▶ [Exercise description]: Each line that includes "moved" must be copied from the records.

Content starts

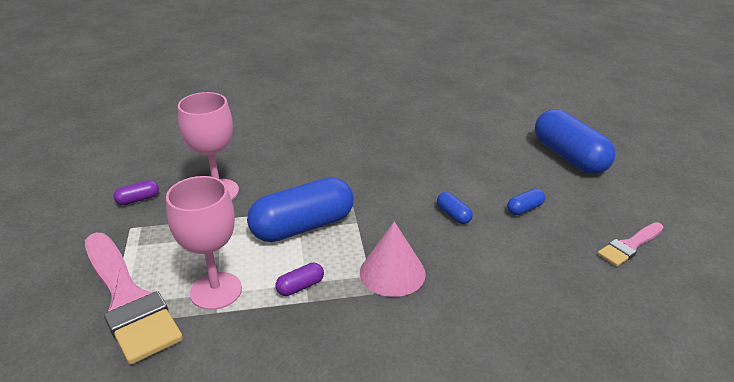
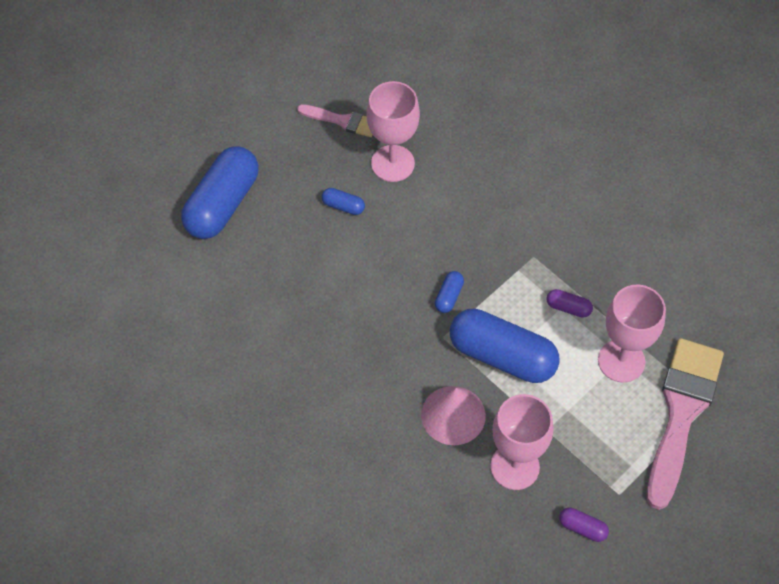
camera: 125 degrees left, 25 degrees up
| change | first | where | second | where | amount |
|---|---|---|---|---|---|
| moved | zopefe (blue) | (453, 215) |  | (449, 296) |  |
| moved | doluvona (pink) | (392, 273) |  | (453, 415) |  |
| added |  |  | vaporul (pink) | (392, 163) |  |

Content ends

▶ [Reply to the task]:
| moved | zopefe (blue) | (453, 215) |  | (449, 296) |  |
| moved | doluvona (pink) | (392, 273) |  | (453, 415) |  |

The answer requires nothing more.